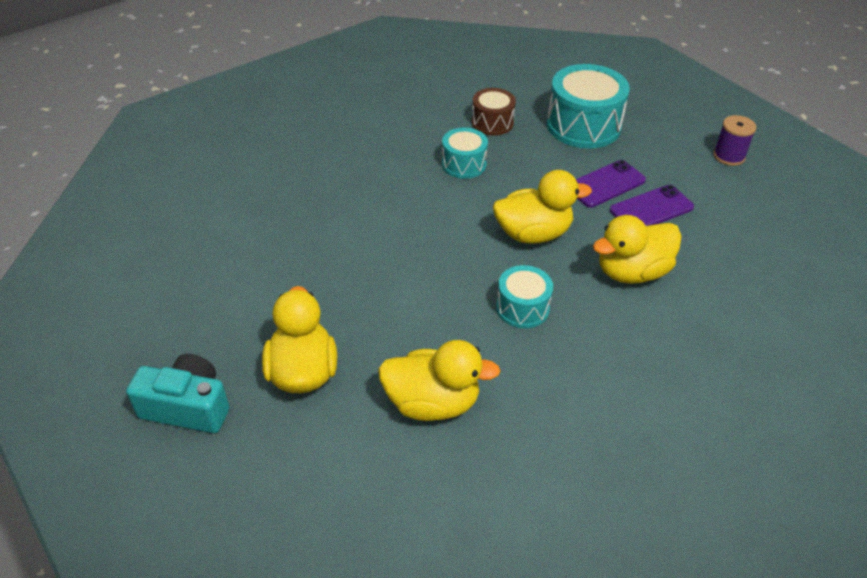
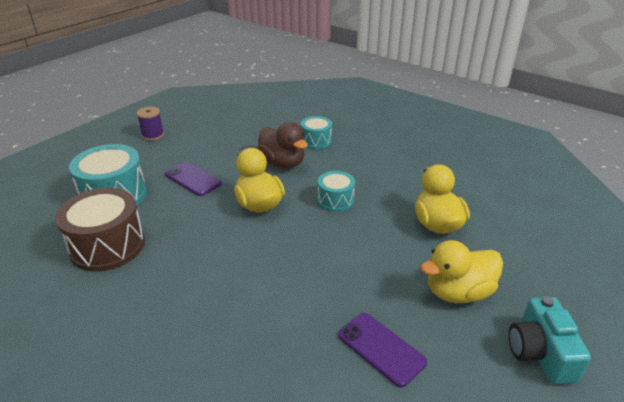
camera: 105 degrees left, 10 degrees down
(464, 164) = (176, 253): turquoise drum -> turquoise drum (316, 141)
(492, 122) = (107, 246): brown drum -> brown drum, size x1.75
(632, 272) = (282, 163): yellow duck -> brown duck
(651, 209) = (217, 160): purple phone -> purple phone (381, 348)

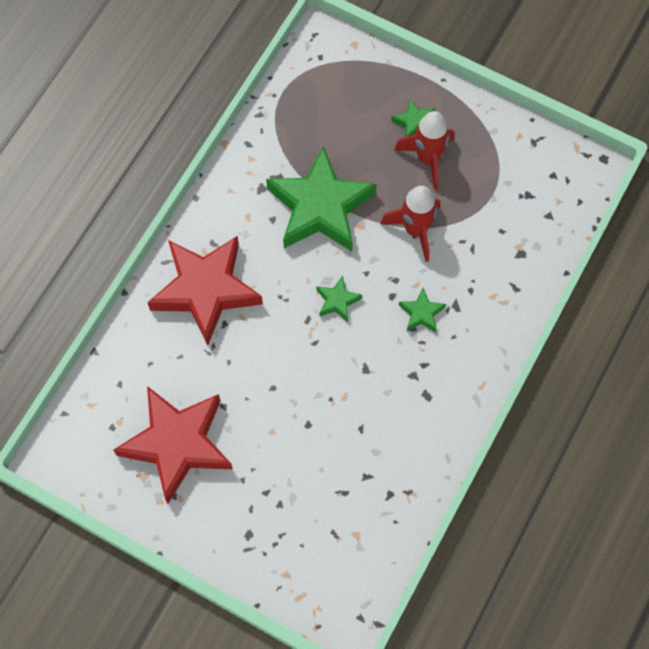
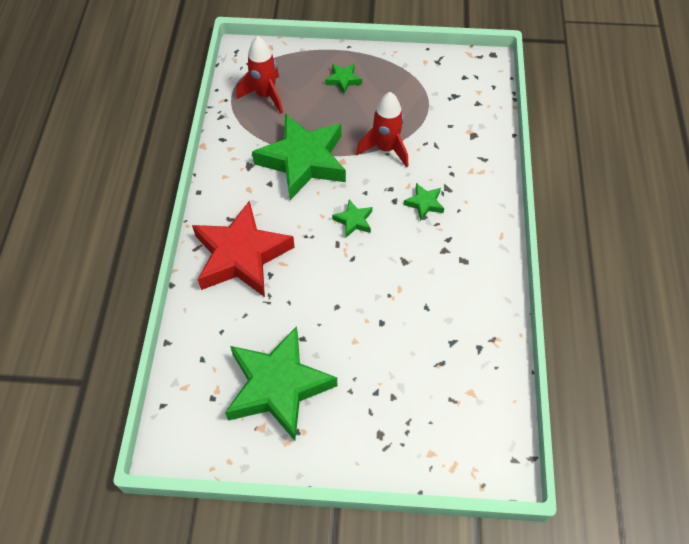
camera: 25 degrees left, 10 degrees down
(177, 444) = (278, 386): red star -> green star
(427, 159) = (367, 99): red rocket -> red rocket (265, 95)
- - - -
Your answer must be an exact repeat of all the records, minus the pictures.

camera: 105 degrees left, 10 degrees down
(464, 164) = (176, 253): turquoise drum -> turquoise drum (316, 141)
(492, 122) = (107, 246): brown drum -> brown drum, size x1.75
(632, 272) = (282, 163): yellow duck -> brown duck
(651, 209) = (217, 160): purple phone -> purple phone (381, 348)

camera: 25 degrees left, 10 degrees down
(177, 444) = (278, 386): red star -> green star
(427, 159) = (367, 99): red rocket -> red rocket (265, 95)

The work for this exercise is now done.